TASK TO CARRY OUT:
Output every entry exactly as written, skipping any pictures.
[[ DATA SECTION, beginning ]]
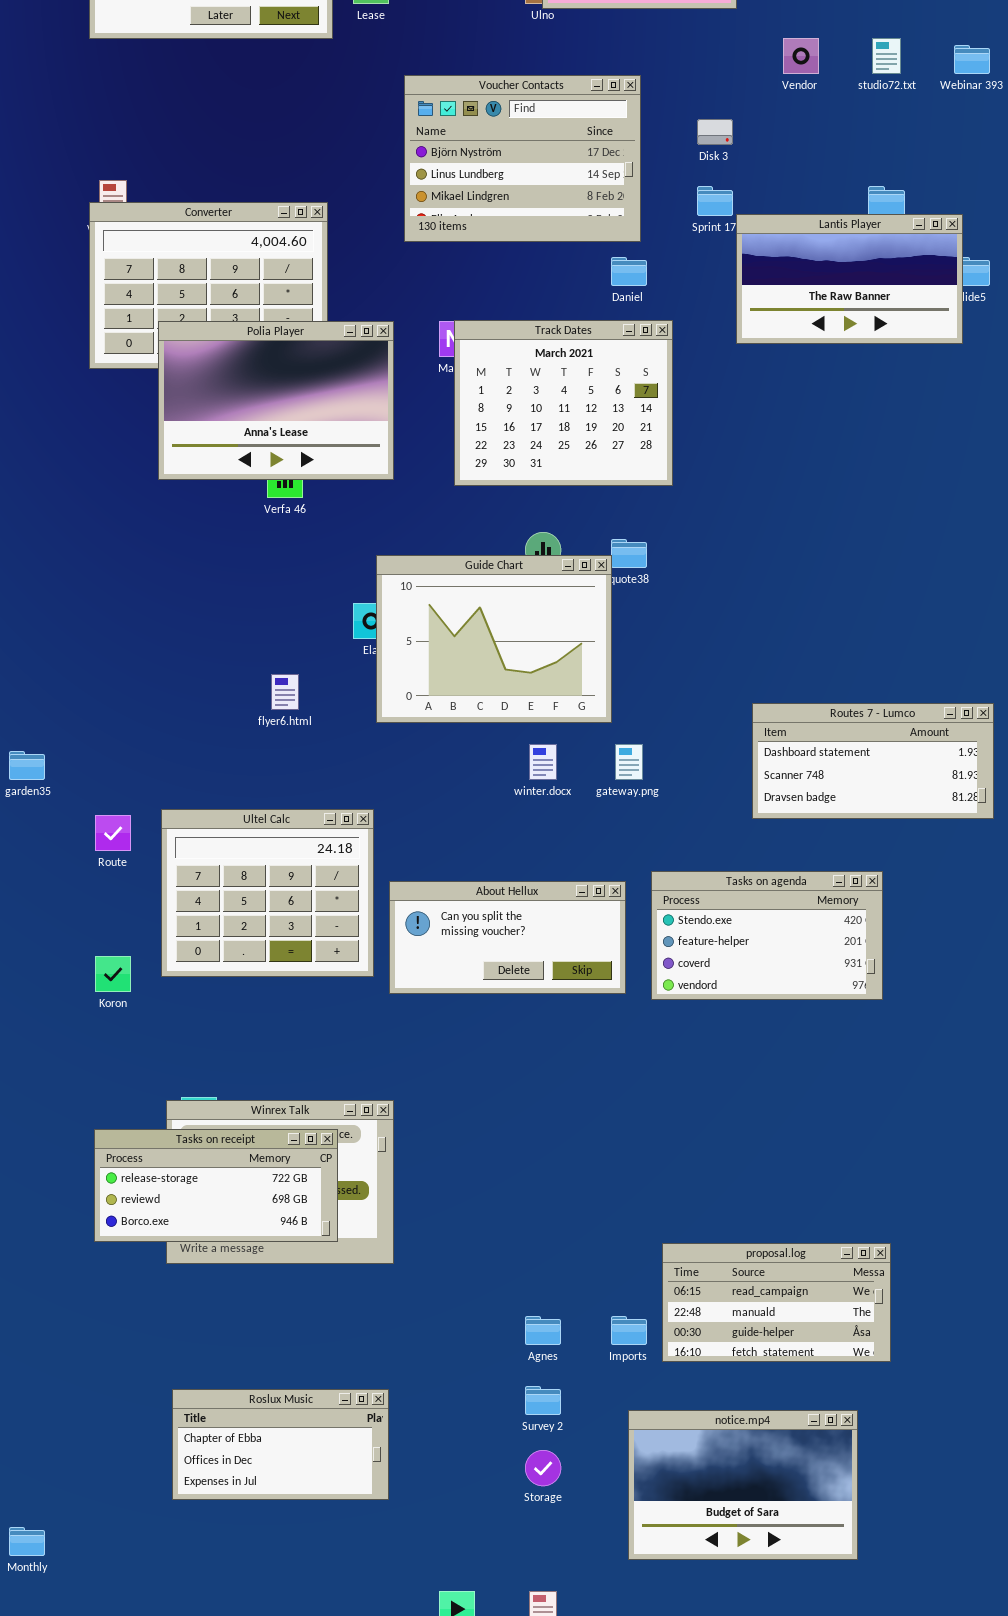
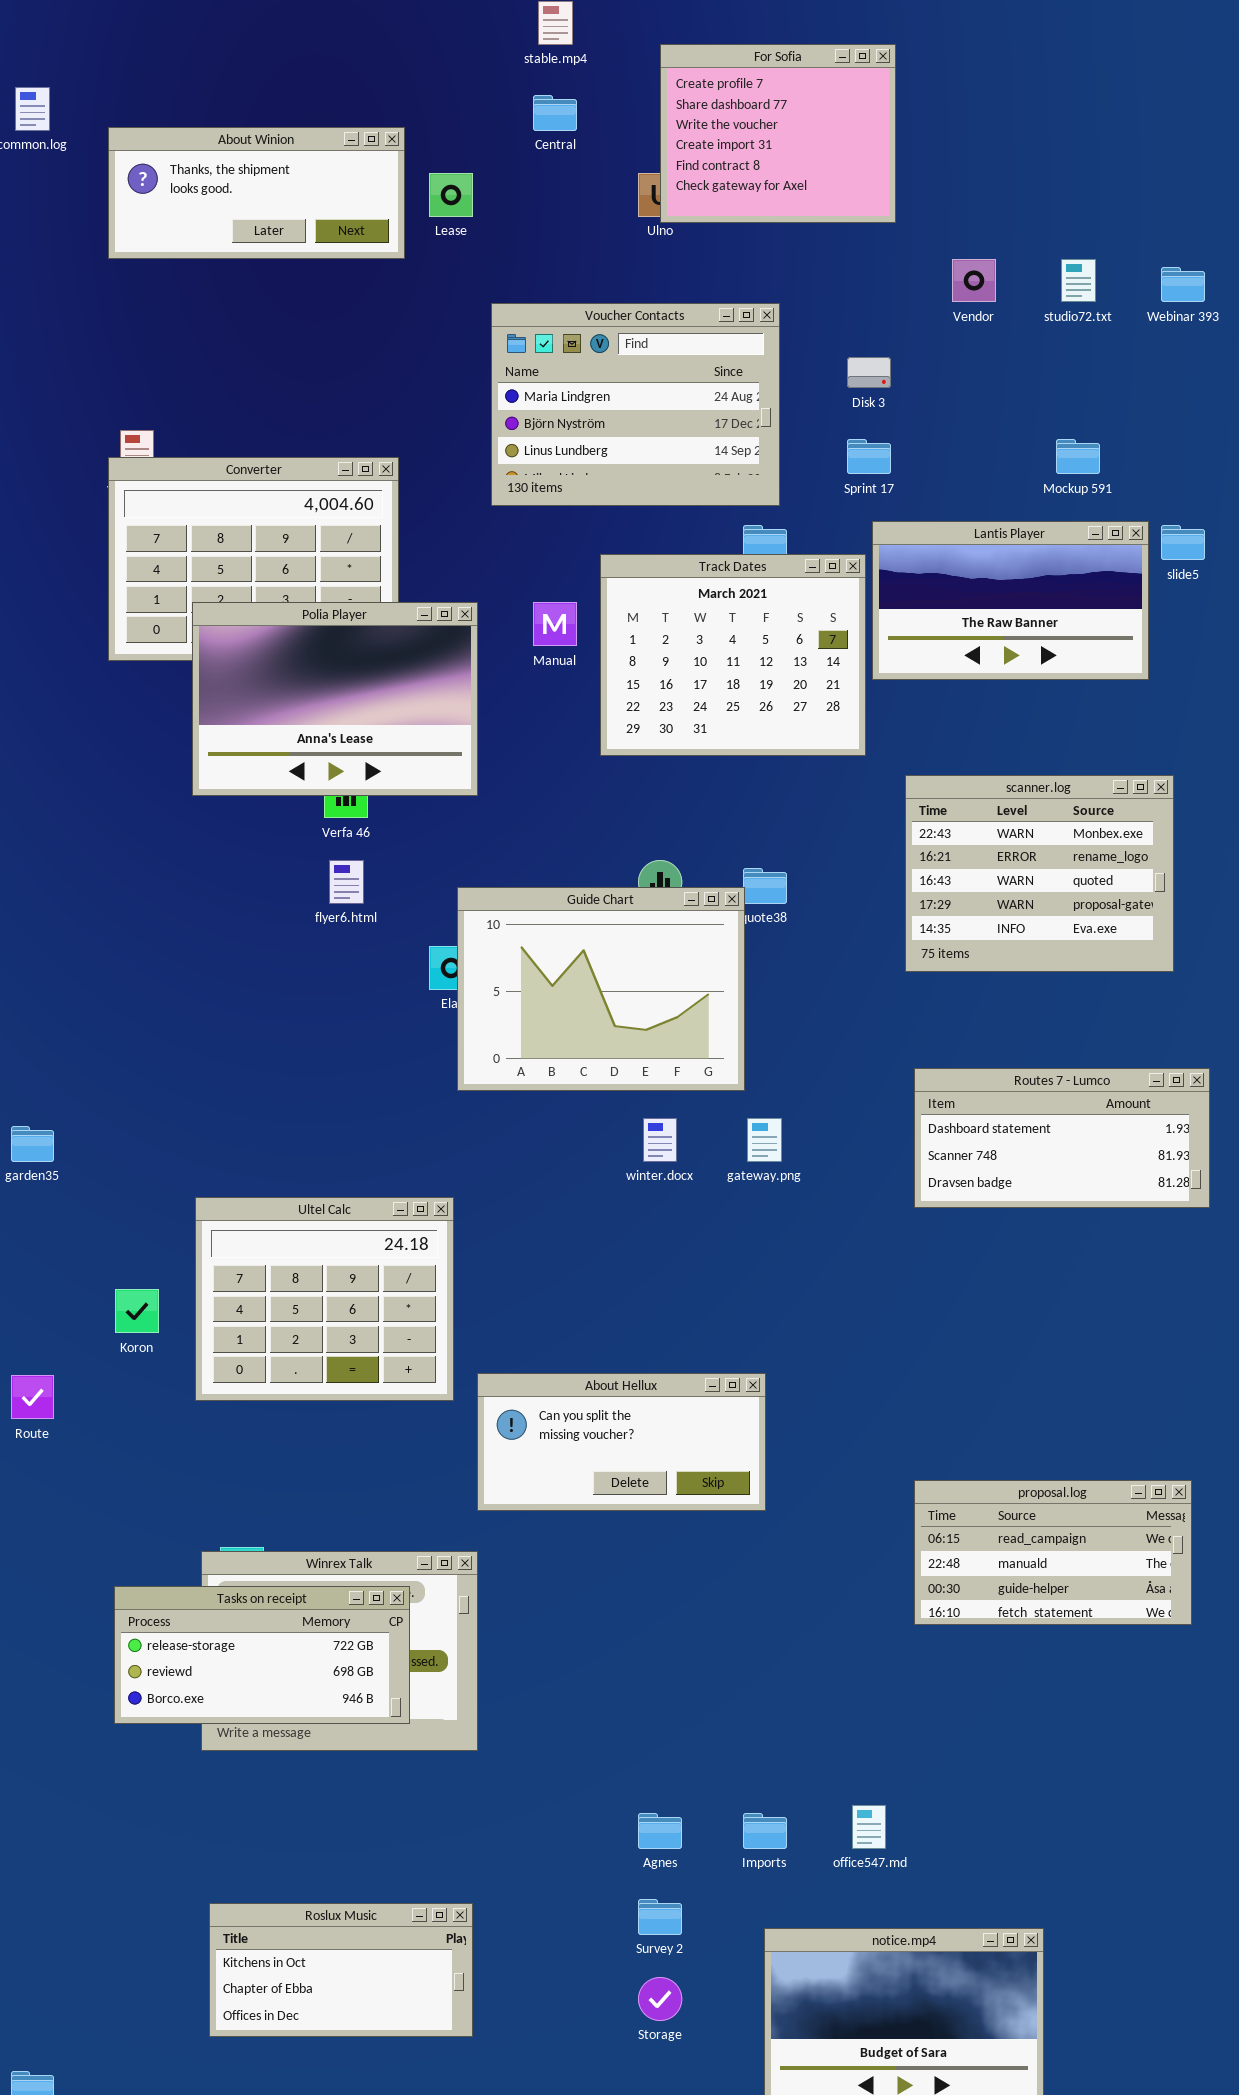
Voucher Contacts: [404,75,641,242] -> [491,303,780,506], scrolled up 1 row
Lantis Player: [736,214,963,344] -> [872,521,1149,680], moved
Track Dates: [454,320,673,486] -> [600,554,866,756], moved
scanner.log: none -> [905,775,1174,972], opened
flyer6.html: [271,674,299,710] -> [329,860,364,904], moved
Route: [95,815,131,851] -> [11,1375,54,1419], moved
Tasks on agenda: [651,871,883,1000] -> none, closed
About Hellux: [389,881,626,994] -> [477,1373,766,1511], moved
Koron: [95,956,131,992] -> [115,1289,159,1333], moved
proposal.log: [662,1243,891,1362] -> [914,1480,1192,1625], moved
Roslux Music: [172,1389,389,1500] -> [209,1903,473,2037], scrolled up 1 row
[[ DATA SECTION, end ]]
RESULT OF THIS EXERCISE:
Voucher Contacts: [404,75,641,242] -> [491,303,780,506], scrolled up 1 row
Lantis Player: [736,214,963,344] -> [872,521,1149,680], moved
Track Dates: [454,320,673,486] -> [600,554,866,756], moved
scanner.log: none -> [905,775,1174,972], opened
flyer6.html: [271,674,299,710] -> [329,860,364,904], moved
Route: [95,815,131,851] -> [11,1375,54,1419], moved
Tasks on agenda: [651,871,883,1000] -> none, closed
About Hellux: [389,881,626,994] -> [477,1373,766,1511], moved
Koron: [95,956,131,992] -> [115,1289,159,1333], moved
proposal.log: [662,1243,891,1362] -> [914,1480,1192,1625], moved
Roslux Music: [172,1389,389,1500] -> [209,1903,473,2037], scrolled up 1 row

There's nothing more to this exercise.